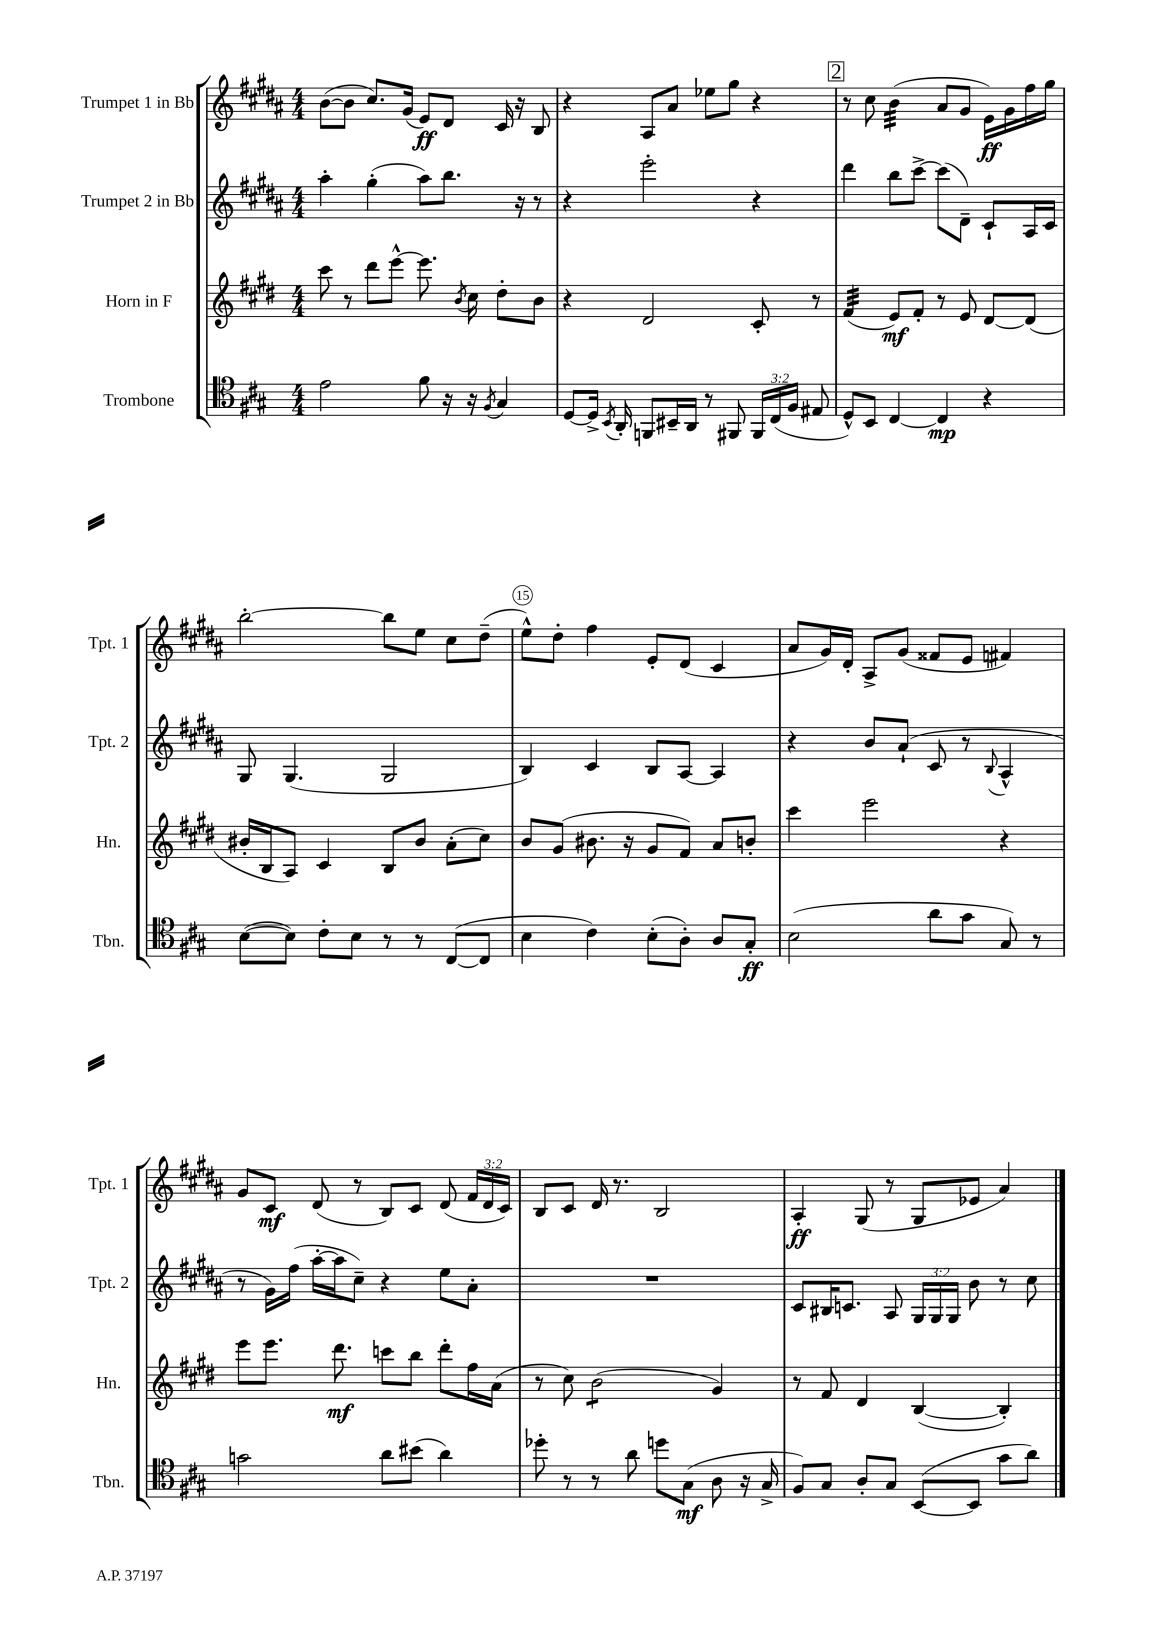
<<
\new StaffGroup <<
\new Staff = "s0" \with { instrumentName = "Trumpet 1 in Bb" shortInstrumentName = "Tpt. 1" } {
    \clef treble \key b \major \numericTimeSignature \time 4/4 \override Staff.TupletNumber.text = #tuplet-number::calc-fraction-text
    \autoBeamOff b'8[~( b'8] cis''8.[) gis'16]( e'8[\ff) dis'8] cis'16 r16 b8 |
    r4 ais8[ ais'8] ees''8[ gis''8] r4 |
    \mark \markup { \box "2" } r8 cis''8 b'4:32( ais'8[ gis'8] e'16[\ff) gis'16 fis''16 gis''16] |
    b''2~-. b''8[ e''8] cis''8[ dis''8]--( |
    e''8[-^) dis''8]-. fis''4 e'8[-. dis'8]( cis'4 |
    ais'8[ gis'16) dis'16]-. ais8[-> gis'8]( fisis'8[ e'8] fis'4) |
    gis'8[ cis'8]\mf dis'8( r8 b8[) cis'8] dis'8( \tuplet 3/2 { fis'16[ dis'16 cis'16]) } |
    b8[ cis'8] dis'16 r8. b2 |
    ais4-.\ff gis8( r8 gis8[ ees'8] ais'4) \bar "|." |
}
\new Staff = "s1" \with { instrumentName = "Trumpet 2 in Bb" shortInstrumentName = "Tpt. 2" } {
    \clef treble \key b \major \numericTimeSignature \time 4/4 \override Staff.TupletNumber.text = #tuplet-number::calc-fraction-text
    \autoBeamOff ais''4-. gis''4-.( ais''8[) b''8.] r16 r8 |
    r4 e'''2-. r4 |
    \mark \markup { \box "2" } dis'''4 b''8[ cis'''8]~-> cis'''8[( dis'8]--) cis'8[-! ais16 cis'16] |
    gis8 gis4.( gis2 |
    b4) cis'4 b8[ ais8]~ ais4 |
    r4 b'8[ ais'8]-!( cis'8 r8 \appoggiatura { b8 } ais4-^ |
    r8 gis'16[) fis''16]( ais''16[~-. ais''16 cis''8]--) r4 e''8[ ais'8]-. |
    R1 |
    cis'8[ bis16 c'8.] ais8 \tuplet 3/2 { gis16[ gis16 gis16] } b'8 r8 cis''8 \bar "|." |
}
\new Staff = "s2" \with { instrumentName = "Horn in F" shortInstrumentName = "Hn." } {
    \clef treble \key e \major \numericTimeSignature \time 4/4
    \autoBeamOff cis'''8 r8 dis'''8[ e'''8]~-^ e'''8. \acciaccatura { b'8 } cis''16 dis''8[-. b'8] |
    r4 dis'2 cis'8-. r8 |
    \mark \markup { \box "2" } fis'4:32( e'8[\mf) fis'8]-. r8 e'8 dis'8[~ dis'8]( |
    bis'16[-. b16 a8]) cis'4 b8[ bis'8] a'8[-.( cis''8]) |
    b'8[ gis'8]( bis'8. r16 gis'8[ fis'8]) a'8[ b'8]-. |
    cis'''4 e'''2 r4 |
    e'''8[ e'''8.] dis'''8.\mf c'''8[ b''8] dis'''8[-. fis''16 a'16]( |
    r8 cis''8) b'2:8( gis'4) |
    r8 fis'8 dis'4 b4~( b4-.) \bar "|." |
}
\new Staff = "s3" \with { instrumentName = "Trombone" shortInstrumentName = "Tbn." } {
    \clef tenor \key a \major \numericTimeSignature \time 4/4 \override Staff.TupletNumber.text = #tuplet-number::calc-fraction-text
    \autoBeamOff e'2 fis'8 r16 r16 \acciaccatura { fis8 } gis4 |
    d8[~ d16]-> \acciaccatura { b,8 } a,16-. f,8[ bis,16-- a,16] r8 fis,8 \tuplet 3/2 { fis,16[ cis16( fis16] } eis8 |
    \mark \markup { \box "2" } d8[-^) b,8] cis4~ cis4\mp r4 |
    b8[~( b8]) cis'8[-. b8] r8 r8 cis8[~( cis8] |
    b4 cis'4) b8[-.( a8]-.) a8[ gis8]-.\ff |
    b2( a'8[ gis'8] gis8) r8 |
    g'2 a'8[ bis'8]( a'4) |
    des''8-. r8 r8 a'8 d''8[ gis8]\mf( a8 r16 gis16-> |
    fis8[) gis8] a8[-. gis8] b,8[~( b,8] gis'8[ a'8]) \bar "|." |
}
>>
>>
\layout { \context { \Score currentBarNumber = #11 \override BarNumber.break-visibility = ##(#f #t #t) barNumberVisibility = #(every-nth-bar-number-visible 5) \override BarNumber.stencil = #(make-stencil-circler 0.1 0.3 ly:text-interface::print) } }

EXERCISE GOAL. Repeat the records above verbatim, leaving out the pictures.

RESPONSE BELOW.
<<
\new StaffGroup <<
\new Staff = "s0" \with { instrumentName = "Trumpet 1 in Bb" shortInstrumentName = "Tpt. 1" } {
    \clef treble \key b \major \numericTimeSignature \time 4/4 \override Staff.TupletNumber.text = #tuplet-number::calc-fraction-text
    \autoBeamOff b'8[~( b'8] cis''8.[) gis'16]( e'8[\ff) dis'8] cis'16 r16 b8 |
    r4 ais8[ ais'8] ees''8[ gis''8] r4 |
    \mark \markup { \box "2" } r8 cis''8 b'4:32( ais'8[ gis'8] e'16[\ff) gis'16 fis''16 gis''16] |
    b''2~-. b''8[ e''8] cis''8[ dis''8]--( |
    e''8[-^) dis''8]-. fis''4 e'8[-. dis'8]( cis'4 |
    ais'8[ gis'16) dis'16]-. ais8[-> gis'8]( fisis'8[ e'8] fis'4) |
    gis'8[ cis'8]\mf dis'8( r8 b8[) cis'8] dis'8( \tuplet 3/2 { fis'16[ dis'16 cis'16]) } |
    b8[ cis'8] dis'16 r8. b2 |
    ais4-.\ff gis8( r8 gis8[ ees'8] ais'4) \bar "|." |
}
\new Staff = "s1" \with { instrumentName = "Trumpet 2 in Bb" shortInstrumentName = "Tpt. 2" } {
    \clef treble \key b \major \numericTimeSignature \time 4/4 \override Staff.TupletNumber.text = #tuplet-number::calc-fraction-text
    \autoBeamOff ais''4-. gis''4-.( ais''8[) b''8.] r16 r8 |
    r4 e'''2-. r4 |
    \mark \markup { \box "2" } dis'''4 b''8[ cis'''8]~-> cis'''8[( dis'8]--) cis'8[-! ais16 cis'16] |
    gis8 gis4.( gis2 |
    b4) cis'4 b8[ ais8]~ ais4 |
    r4 b'8[ ais'8]-!( cis'8 r8 \appoggiatura { b8 } ais4-^ |
    r8 gis'16[) fis''16]( ais''16[~-. ais''16 cis''8]--) r4 e''8[ ais'8]-. |
    R1 |
    cis'8[ bis16 c'8.] ais8 \tuplet 3/2 { gis16[ gis16 gis16] } b'8 r8 cis''8 \bar "|." |
}
\new Staff = "s2" \with { instrumentName = "Horn in F" shortInstrumentName = "Hn." } {
    \clef treble \key e \major \numericTimeSignature \time 4/4
    \autoBeamOff cis'''8 r8 dis'''8[ e'''8]~-^ e'''8. \acciaccatura { b'8 } cis''16 dis''8[-. b'8] |
    r4 dis'2 cis'8-. r8 |
    \mark \markup { \box "2" } fis'4:32( e'8[\mf) fis'8]-. r8 e'8 dis'8[~ dis'8]( |
    bis'16[-. b16 a8]) cis'4 b8[ bis'8] a'8[-.( cis''8]) |
    b'8[ gis'8]( bis'8. r16 gis'8[ fis'8]) a'8[ b'8]-. |
    cis'''4 e'''2 r4 |
    e'''8[ e'''8.] dis'''8.\mf c'''8[ b''8] dis'''8[-. fis''16 a'16]( |
    r8 cis''8) b'2:8( gis'4) |
    r8 fis'8 dis'4 b4~( b4-.) \bar "|." |
}
\new Staff = "s3" \with { instrumentName = "Trombone" shortInstrumentName = "Tbn." } {
    \clef tenor \key a \major \numericTimeSignature \time 4/4 \override Staff.TupletNumber.text = #tuplet-number::calc-fraction-text
    \autoBeamOff e'2 fis'8 r16 r16 \acciaccatura { fis8 } gis4 |
    d8[~ d16]-> \acciaccatura { b,8 } a,16-. f,8[ bis,16-- a,16] r8 fis,8 \tuplet 3/2 { fis,16[ cis16( fis16] } eis8 |
    \mark \markup { \box "2" } d8[-^) b,8] cis4~ cis4\mp r4 |
    b8[~( b8]) cis'8[-. b8] r8 r8 cis8[~( cis8] |
    b4 cis'4) b8[-.( a8]-.) a8[ gis8]-.\ff |
    b2( a'8[ gis'8] gis8) r8 |
    g'2 a'8[ bis'8]( a'4) |
    des''8-. r8 r8 a'8 d''8[ gis8]\mf( a8 r16 gis16-> |
    fis8[) gis8] a8[-. gis8] b,8[~( b,8] gis'8[ a'8]) \bar "|." |
}
>>
>>
\layout { \context { \Score currentBarNumber = #11 \override BarNumber.break-visibility = ##(#f #t #t) barNumberVisibility = #(every-nth-bar-number-visible 5) \override BarNumber.stencil = #(make-stencil-circler 0.1 0.3 ly:text-interface::print) } }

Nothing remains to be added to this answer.